### THE TASK
Whenever a picture appears in the data, skip it and write out all other material exactly.
── RECORDS FOR PROCESSING
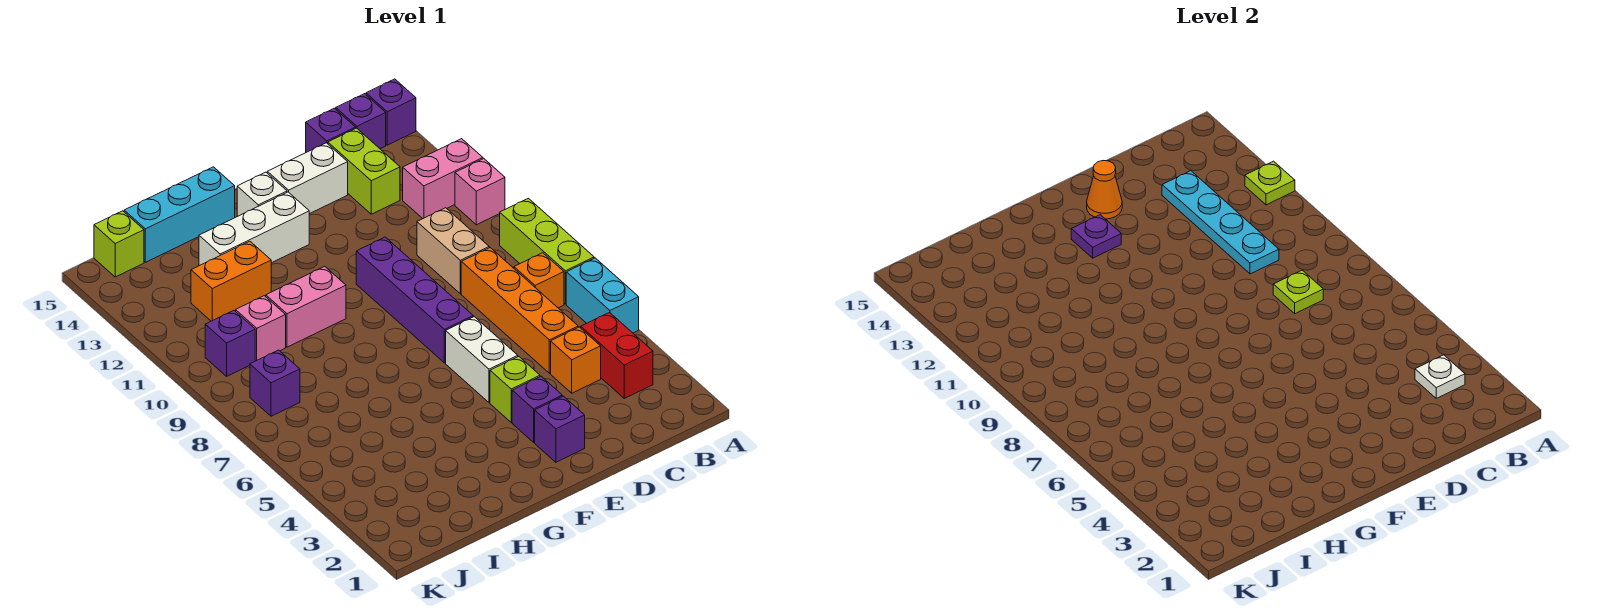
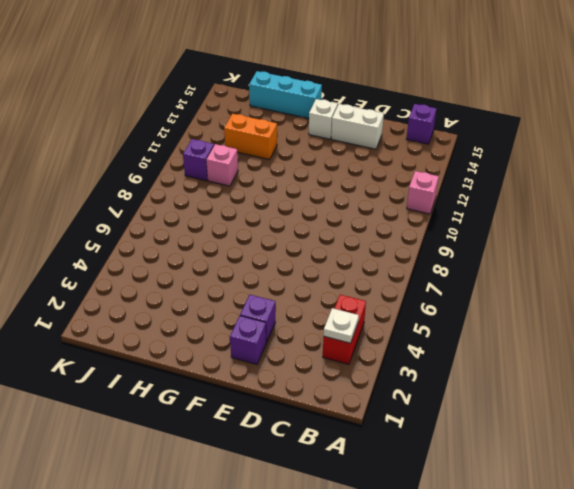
none -> cyan brick A5:A6 level 1
none -> lime brick A7:A9 level 1
none -> pink brick A12:B12 level 1
none -> purple brick A15 level 1

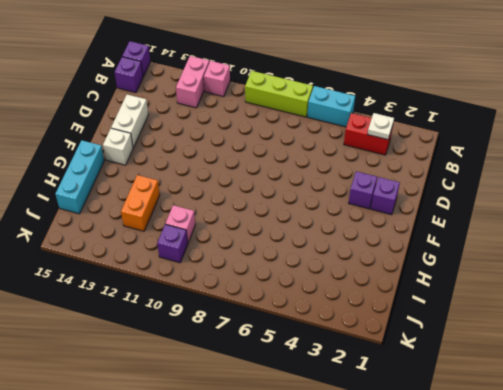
none -> orange brick B7 level 1
none -> orange brick C4 level 1
none -> orange brick C5:C8 level 1
none -> tan brick C9:C10 level 1

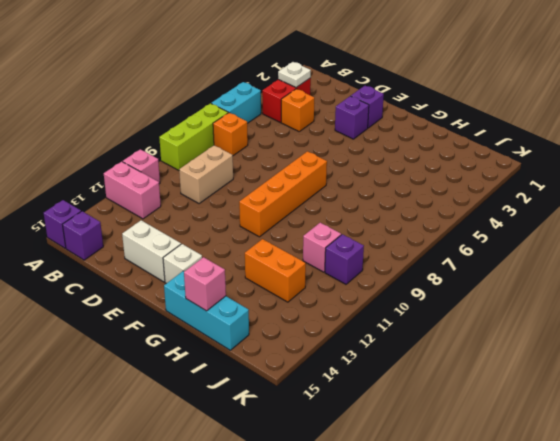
orange brick F7:F10 level 1 -> orange brick C5:C8 level 1
pink brick H15 level 2 -> none
none -> lime brick C13:C14 level 1
none -> purple brick C15 level 1
none -> lime brick E4 level 1
none -> white brick E5:E6 level 1

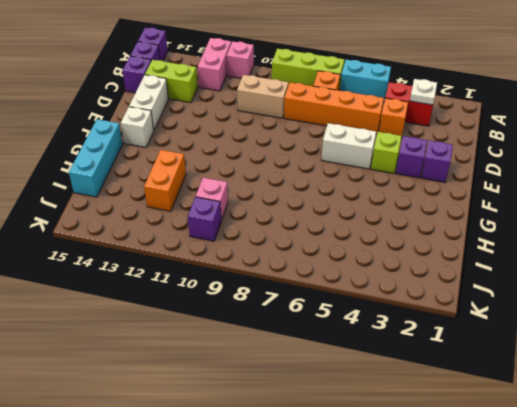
none -> purple brick E7:E10 level 1
none -> white brick F13:H13 level 1
none -> pink brick G10:H10 level 1
none -> purple brick J8 level 1

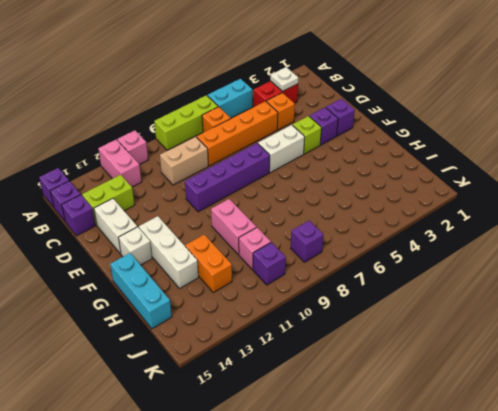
none -> lime brick J15 level 1
none -> lime plate A12 level 2
none -> lime plate C8 level 2
none -> cyan plate C10:C13 level 2

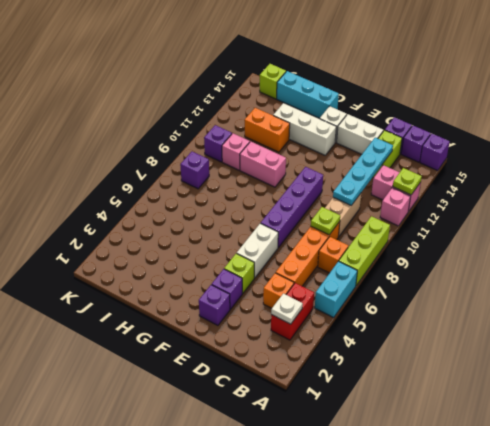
none -> orange cone E14 level 2
none -> purple plate F13 level 2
────
### RESPONSE BOX
none -> cyan brick A5:A6 level 1
none -> lime brick A7:A9 level 1
none -> pink brick A12:B12 level 1
none -> purple brick A15 level 1

none -> orange brick B7 level 1
none -> orange brick C4 level 1
none -> orange brick C5:C8 level 1
none -> tan brick C9:C10 level 1

orange brick F7:F10 level 1 -> orange brick C5:C8 level 1
pink brick H15 level 2 -> none
none -> lime brick C13:C14 level 1
none -> purple brick C15 level 1
none -> lime brick E4 level 1
none -> white brick E5:E6 level 1

none -> purple brick E7:E10 level 1
none -> white brick F13:H13 level 1
none -> pink brick G10:H10 level 1
none -> purple brick J8 level 1

none -> lime brick J15 level 1
none -> lime plate A12 level 2
none -> lime plate C8 level 2
none -> cyan plate C10:C13 level 2

none -> orange cone E14 level 2
none -> purple plate F13 level 2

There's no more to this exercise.